== Try it ==
The answer must consist solely of the lines below starting at the one containing "black arrow: moved 1 px left, 2 px down" and ending at the one containing "orange hexagon: moved 12 px left, 39 px down", repeated exactly, with both ends included and all pictures omitted.

== Entries provided ==
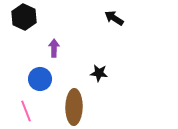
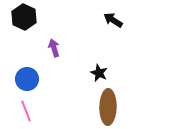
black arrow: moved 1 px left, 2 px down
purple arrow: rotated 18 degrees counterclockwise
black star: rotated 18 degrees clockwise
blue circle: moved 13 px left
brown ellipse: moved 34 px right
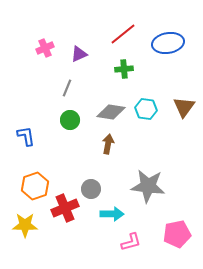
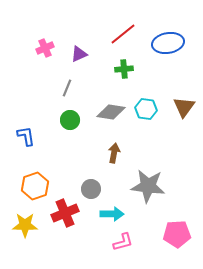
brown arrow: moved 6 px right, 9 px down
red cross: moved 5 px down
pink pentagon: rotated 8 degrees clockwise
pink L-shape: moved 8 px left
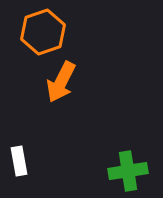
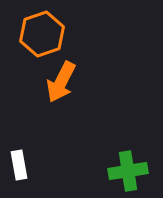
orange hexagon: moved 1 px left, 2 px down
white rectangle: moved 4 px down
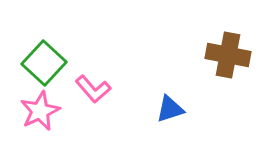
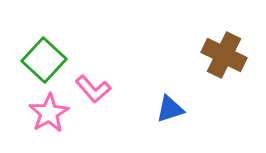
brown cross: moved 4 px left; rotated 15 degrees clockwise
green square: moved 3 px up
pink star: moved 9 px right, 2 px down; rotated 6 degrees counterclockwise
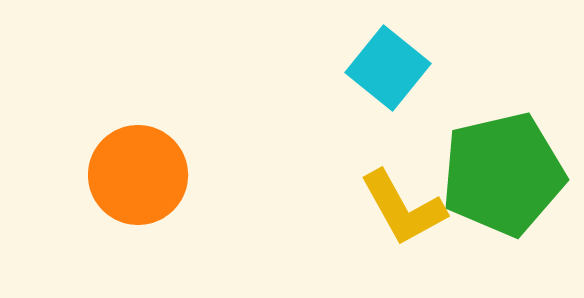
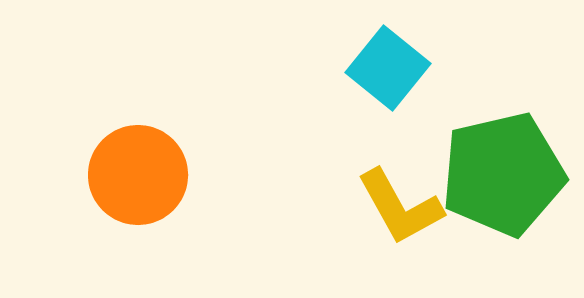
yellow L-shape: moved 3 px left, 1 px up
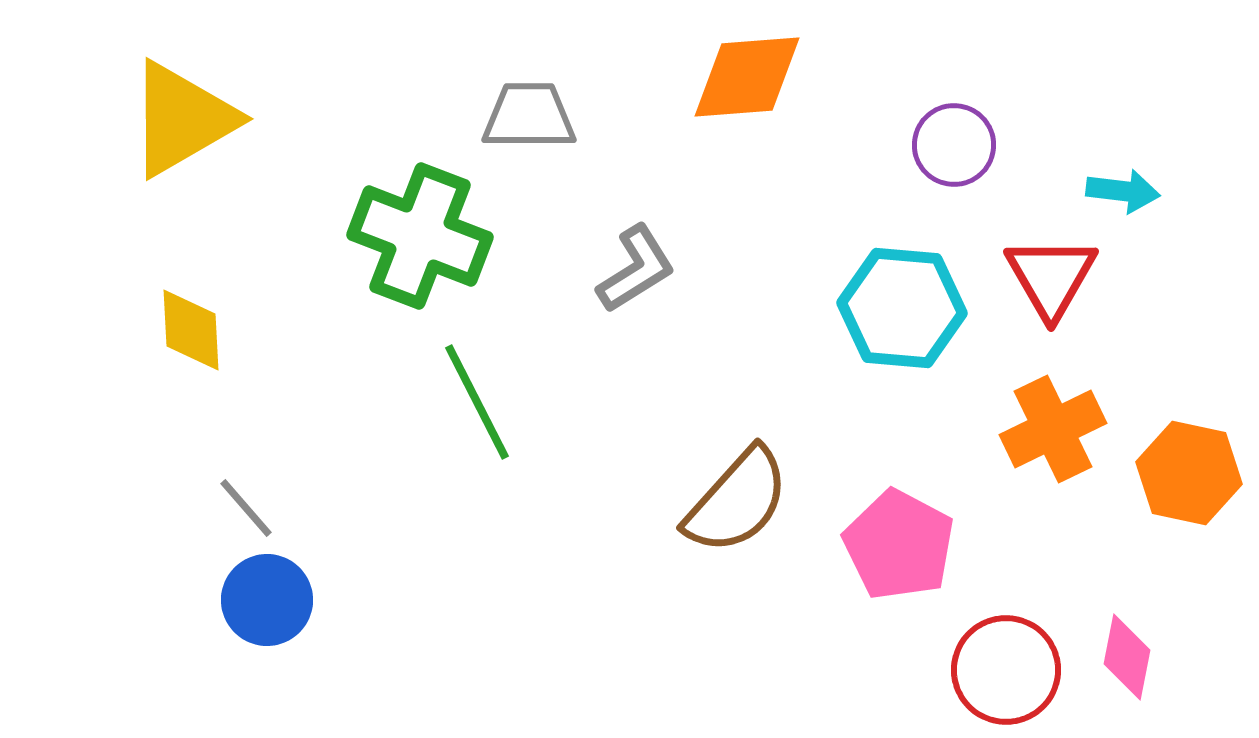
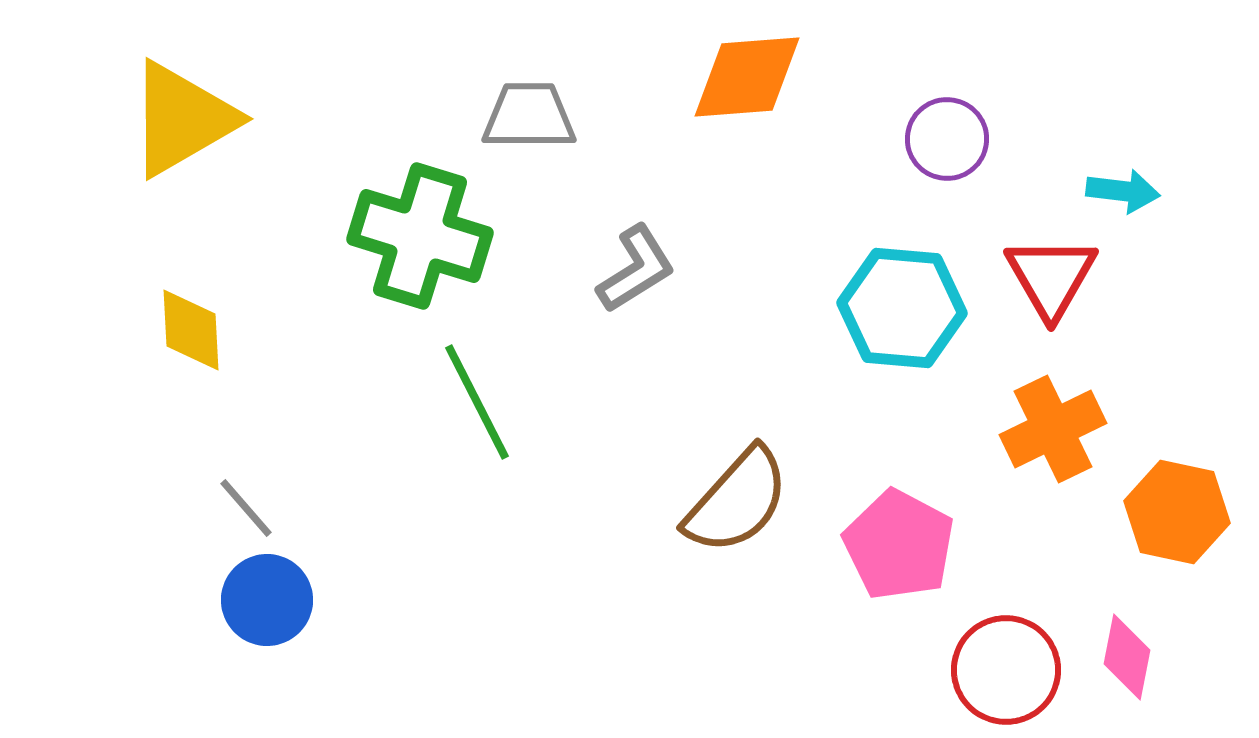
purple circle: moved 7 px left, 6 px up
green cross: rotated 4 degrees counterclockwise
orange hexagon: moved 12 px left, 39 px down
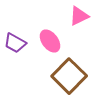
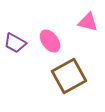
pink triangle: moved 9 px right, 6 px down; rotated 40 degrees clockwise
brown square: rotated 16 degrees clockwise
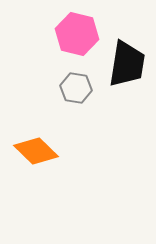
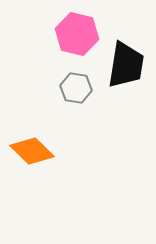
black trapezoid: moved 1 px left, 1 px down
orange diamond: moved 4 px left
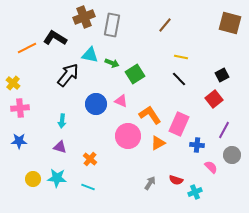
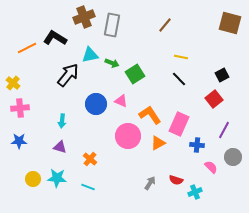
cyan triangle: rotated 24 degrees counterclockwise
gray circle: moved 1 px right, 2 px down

...

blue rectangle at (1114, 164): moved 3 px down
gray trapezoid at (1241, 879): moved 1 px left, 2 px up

== Solved exercise ==
black arrow: moved 1 px left, 2 px down
purple arrow: rotated 18 degrees counterclockwise
black star: rotated 18 degrees clockwise
blue circle: moved 13 px left
brown ellipse: moved 34 px right
brown arrow: moved 6 px right, 9 px down
red cross: moved 5 px down
pink pentagon: rotated 8 degrees clockwise
pink L-shape: moved 8 px left
orange hexagon: moved 1 px left, 2 px down
white rectangle: moved 4 px down
brown cross: moved 4 px left; rotated 15 degrees clockwise
green square: moved 3 px up
pink star: moved 9 px right, 2 px down; rotated 6 degrees counterclockwise
yellow L-shape: moved 3 px left, 1 px up
purple circle: moved 7 px left, 6 px up
green cross: rotated 4 degrees counterclockwise
orange hexagon: moved 12 px left, 39 px down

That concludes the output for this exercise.